## Brief
Please copy out the full listing that follows exactly; no picture belongs in the copy.

## Data in this exercise

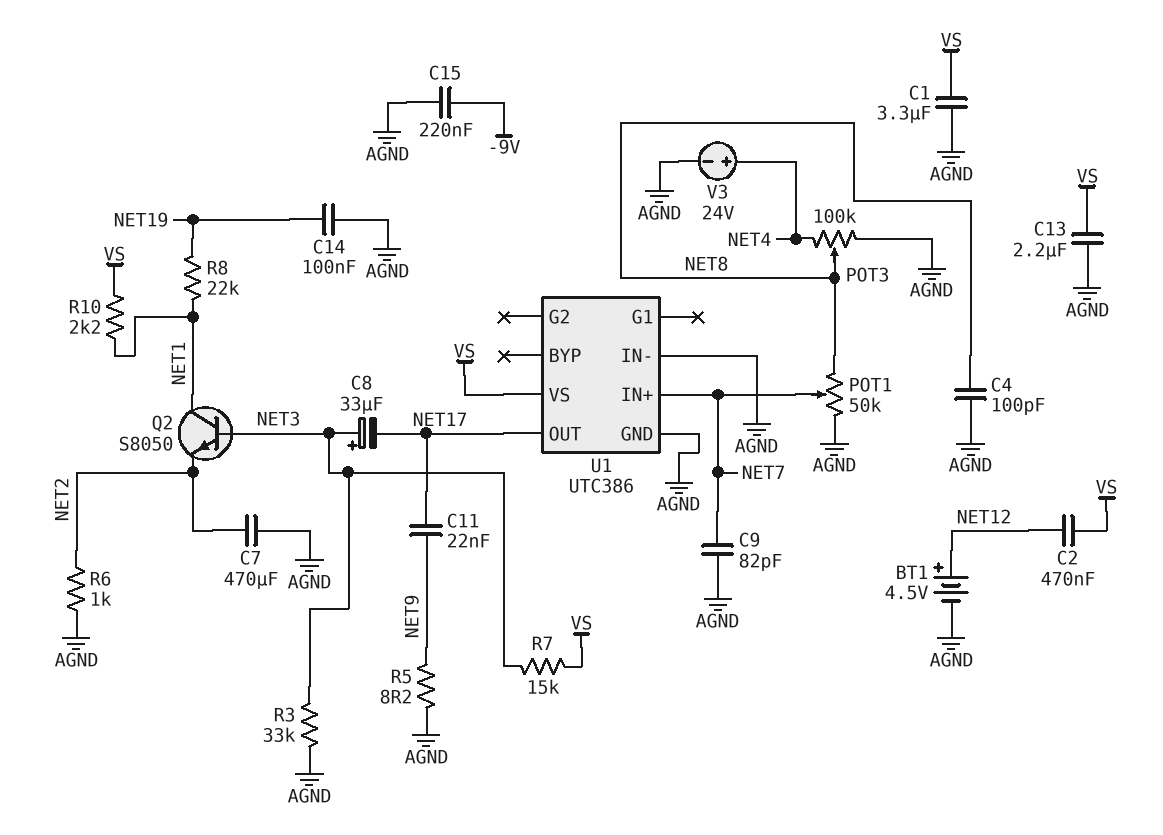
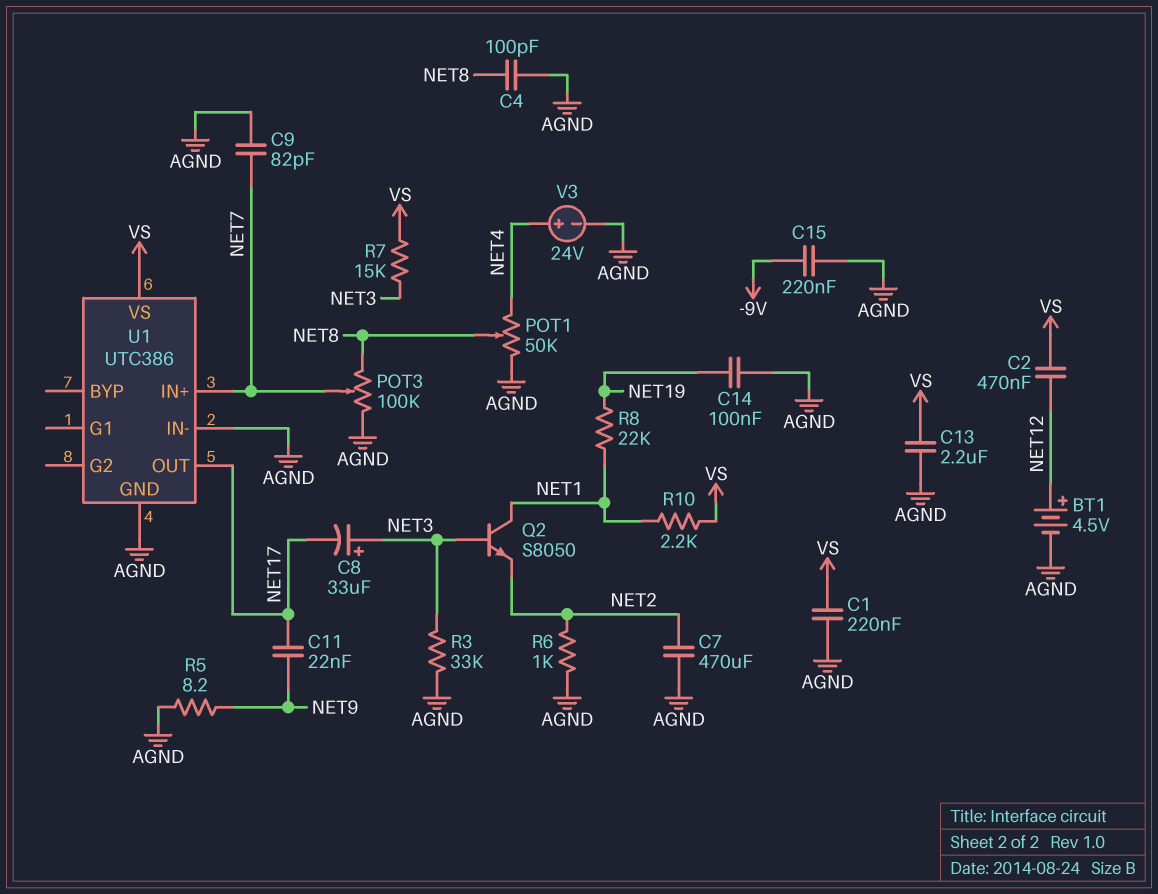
C1: 3.3uF (AGND, VS) -> 220nF (AGND, VS)
POT1: 50k (AGND, NET8, wiper NET7) -> 50k (AGND, NET4, wiper NET8)
POT3: 100k (AGND, NET4, wiper NET8) -> 100k (AGND, NET8, wiper NET7)

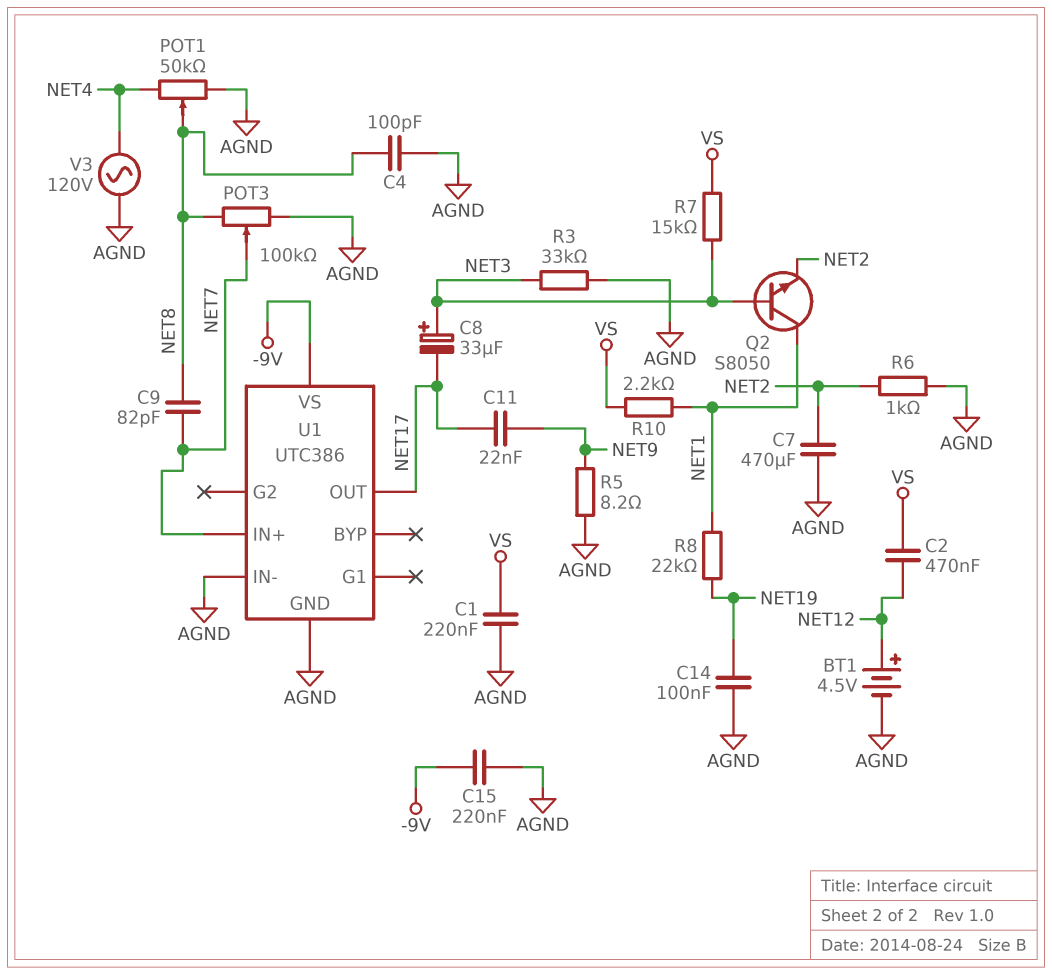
C9: 82pF (AGND, NET7) -> 82pF (NET7, NET8)
C13: 2.2uF (AGND, VS) -> none
U1 pin VS: VS -> -9V
V3: 24V (plus NET4, minus AGND) -> AC 120V (AGND, NET4)

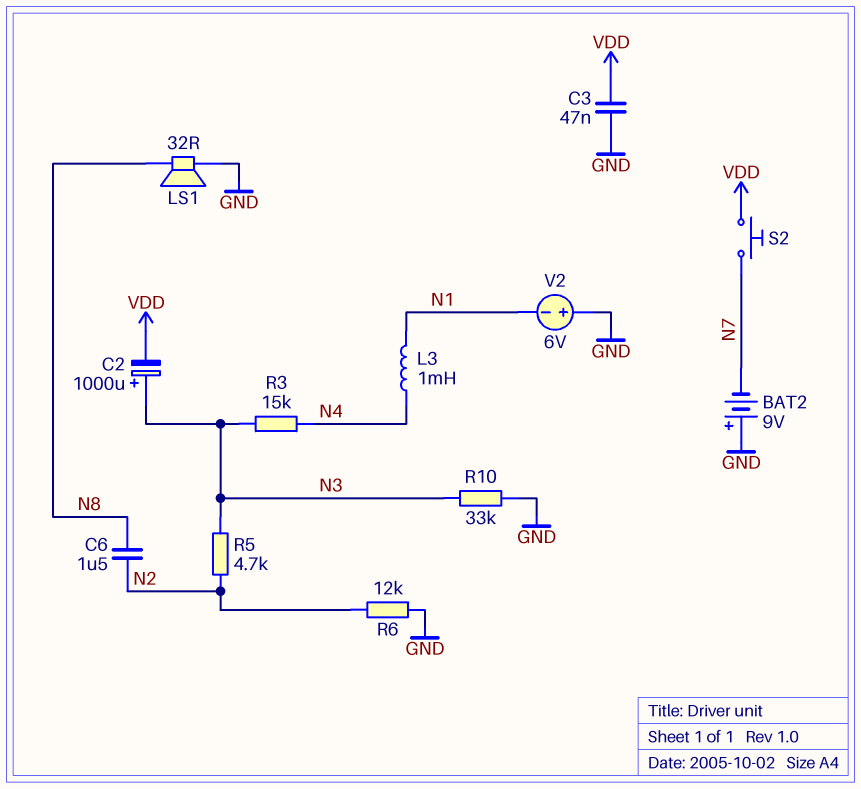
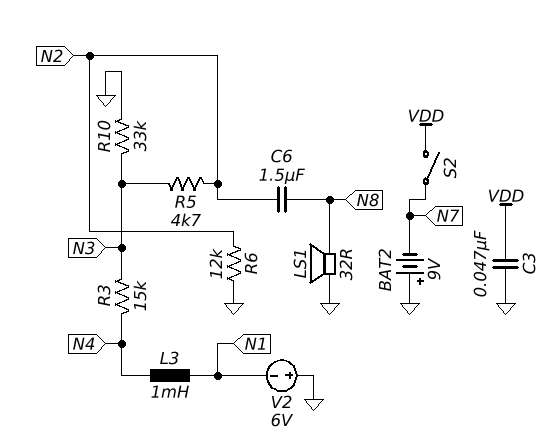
C2: 1000uF (plus N3, minus VDD) -> none
S2: button (N7, VDD) -> switch (N7, VDD)

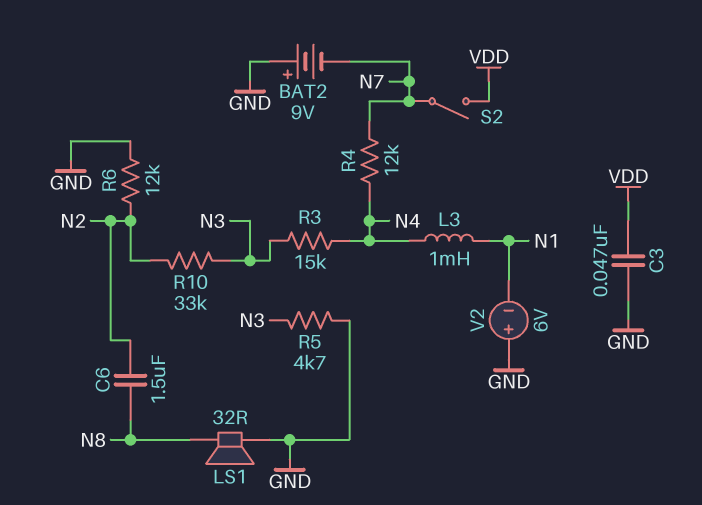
R4: none -> 12k (N4, N7)
R5: 4.7k (N2, N3) -> 4.7k (GND, N3)
R10: 33k (GND, N3) -> 33k (N2, N3)

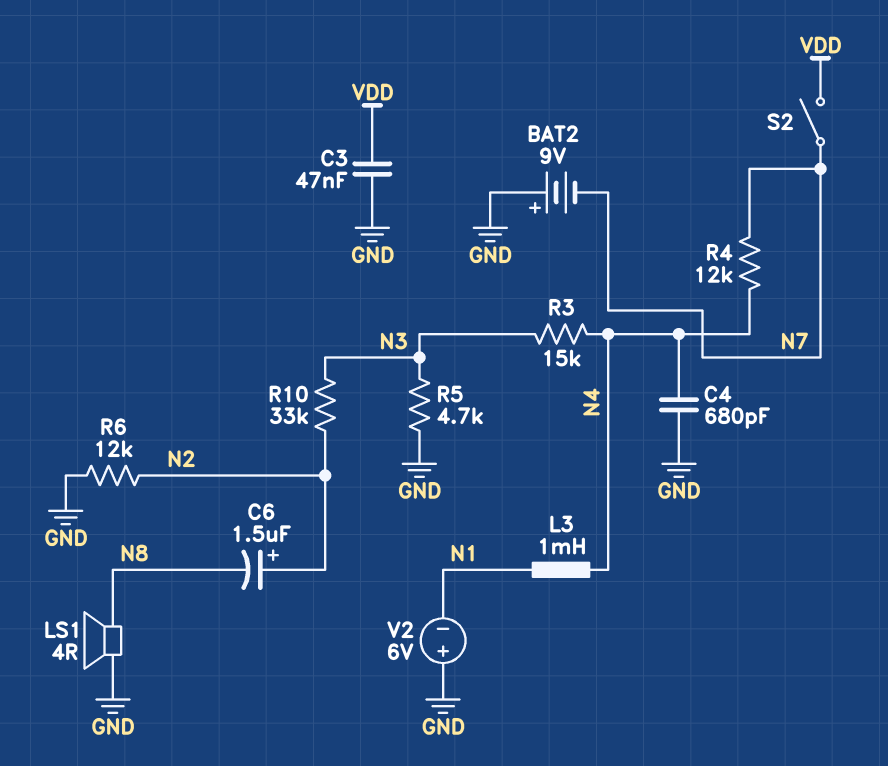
C4: none -> 680pF (GND, N4)
C6: 1.5uF (N2, N8) -> 1.5uF (plus N2, minus N8)
LS1: speaker 32R (GND, N8) -> speaker 4R (GND, N8)

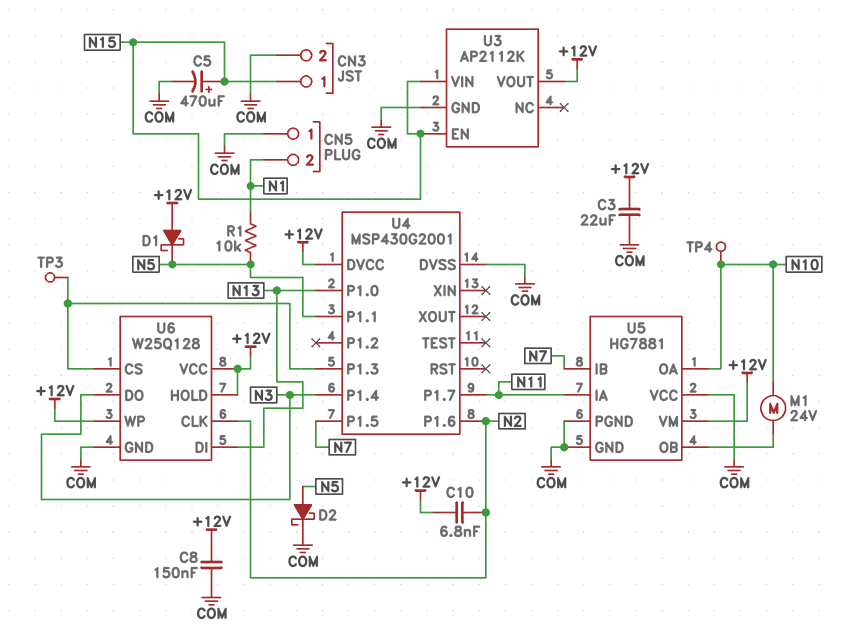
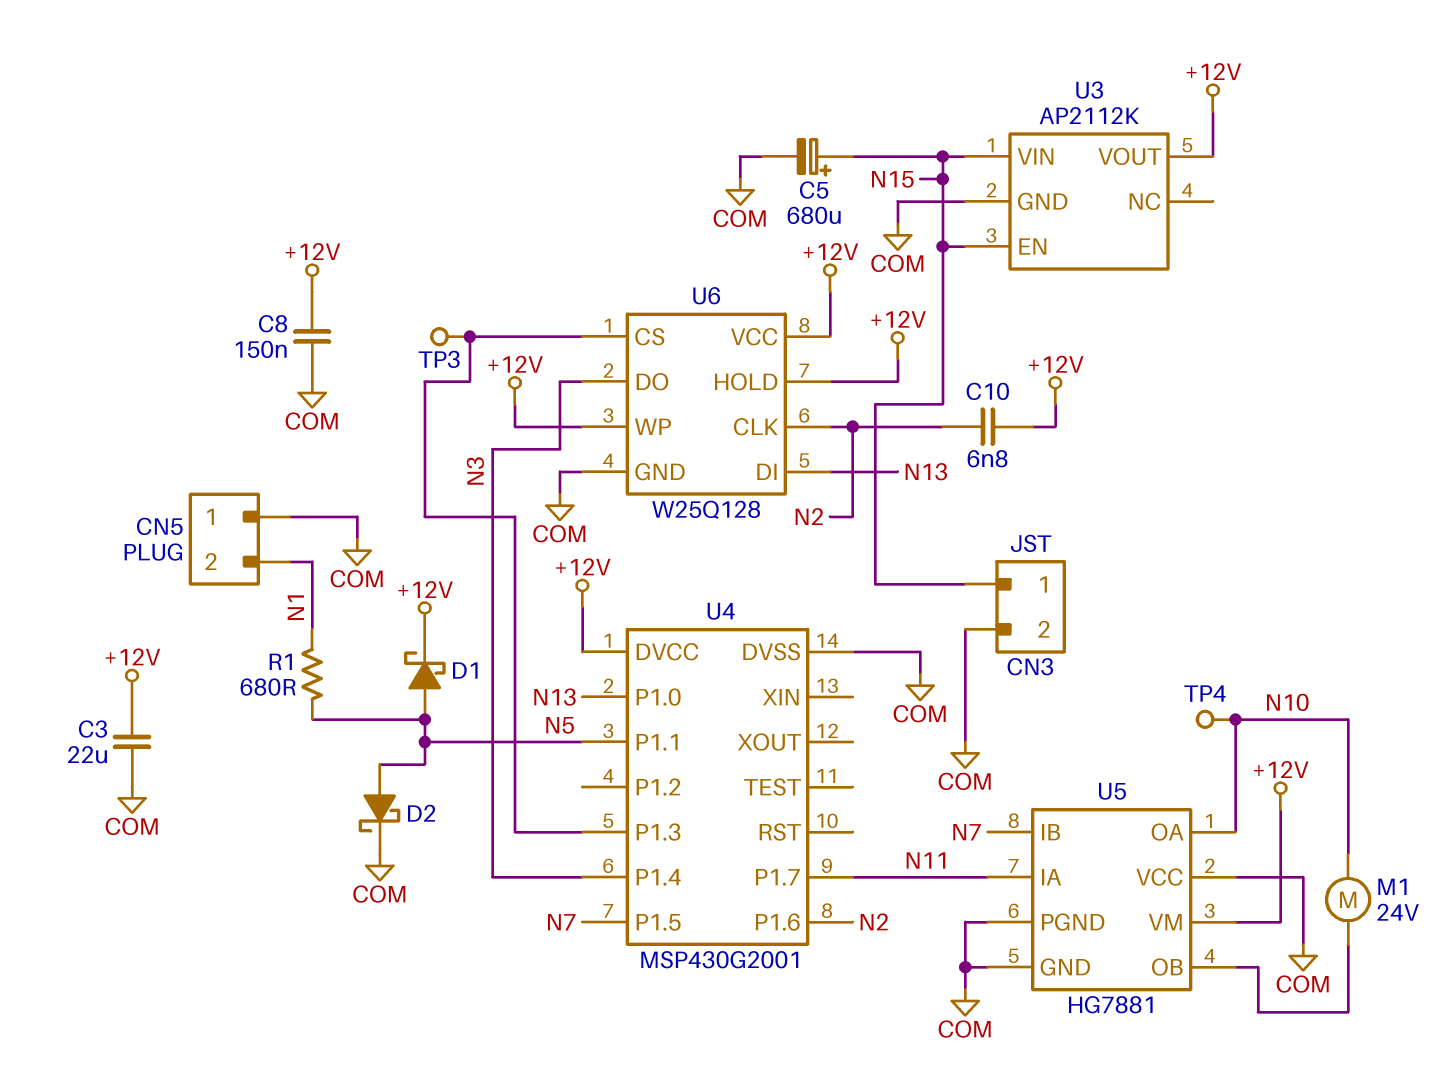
C5: 470uF (plus N15, minus COM) -> 680uF (plus N15, minus COM)
D1: schottky (A +12V, K N5) -> schottky (A N5, K +12V)
R1: 10k (N1, N5) -> 680 (N1, N5)

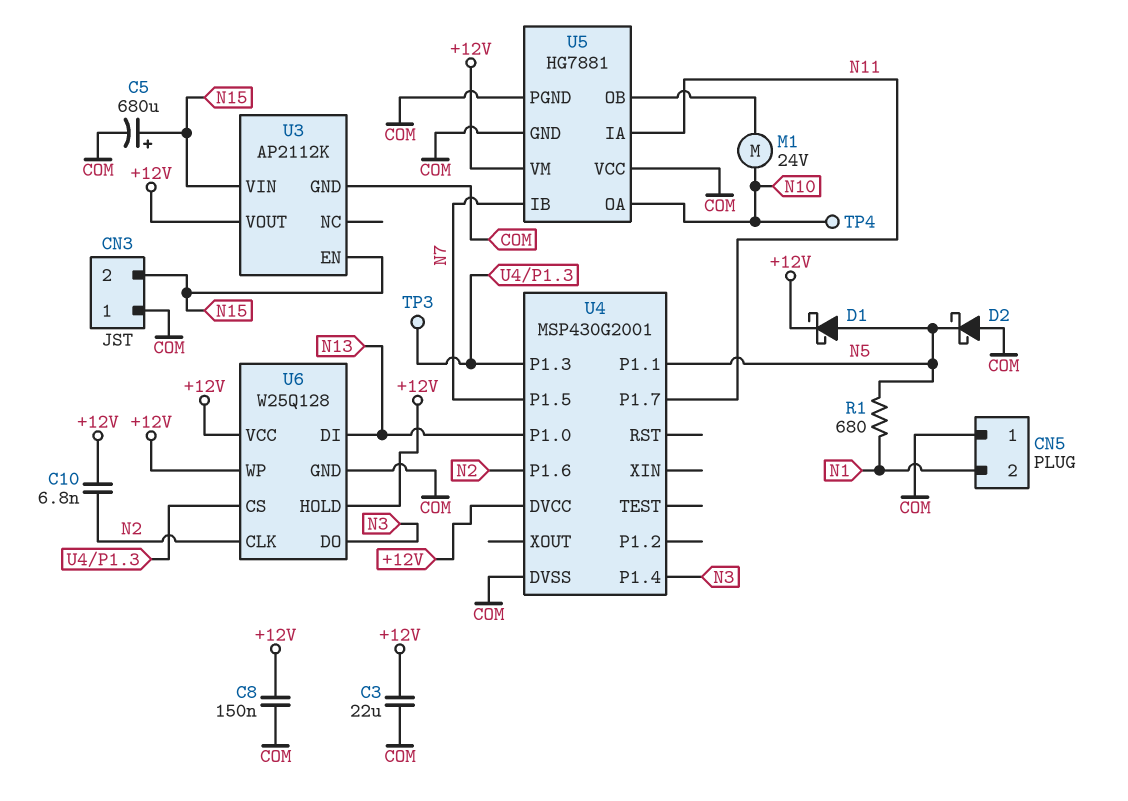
CN3 pin 1: N15 -> COM
CN3 pin 2: COM -> N15
D2: schottky (A N5, K COM) -> schottky (A COM, K N5)

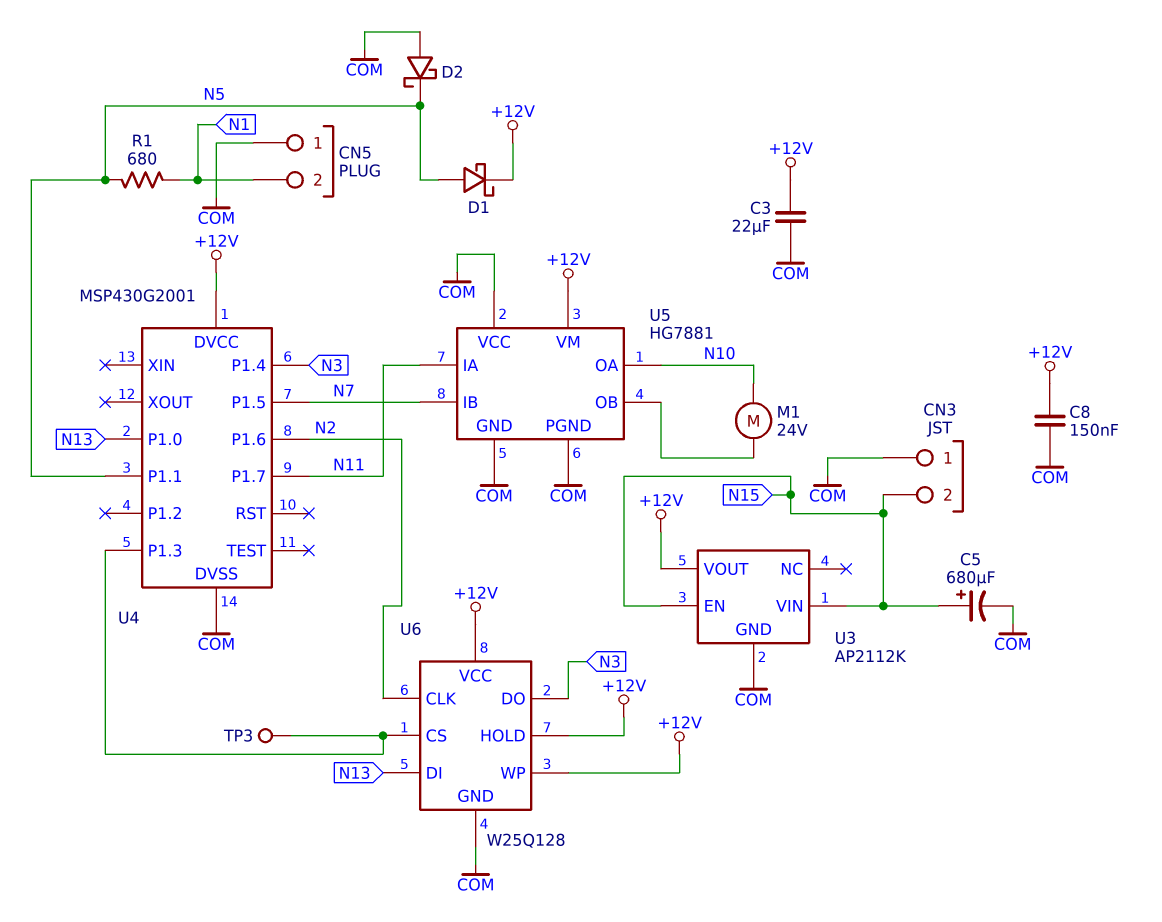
C10: 6.8nF (+12V, N2) -> none
TP4: test point (N10) -> none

## Answer
C1: 3.3uF (AGND, VS) -> 220nF (AGND, VS)
POT1: 50k (AGND, NET8, wiper NET7) -> 50k (AGND, NET4, wiper NET8)
POT3: 100k (AGND, NET4, wiper NET8) -> 100k (AGND, NET8, wiper NET7)

C9: 82pF (AGND, NET7) -> 82pF (NET7, NET8)
C13: 2.2uF (AGND, VS) -> none
U1 pin VS: VS -> -9V
V3: 24V (plus NET4, minus AGND) -> AC 120V (AGND, NET4)

C2: 1000uF (plus N3, minus VDD) -> none
S2: button (N7, VDD) -> switch (N7, VDD)

R4: none -> 12k (N4, N7)
R5: 4.7k (N2, N3) -> 4.7k (GND, N3)
R10: 33k (GND, N3) -> 33k (N2, N3)

C4: none -> 680pF (GND, N4)
C6: 1.5uF (N2, N8) -> 1.5uF (plus N2, minus N8)
LS1: speaker 32R (GND, N8) -> speaker 4R (GND, N8)

C5: 470uF (plus N15, minus COM) -> 680uF (plus N15, minus COM)
D1: schottky (A +12V, K N5) -> schottky (A N5, K +12V)
R1: 10k (N1, N5) -> 680 (N1, N5)

CN3 pin 1: N15 -> COM
CN3 pin 2: COM -> N15
D2: schottky (A N5, K COM) -> schottky (A COM, K N5)

C10: 6.8nF (+12V, N2) -> none
TP4: test point (N10) -> none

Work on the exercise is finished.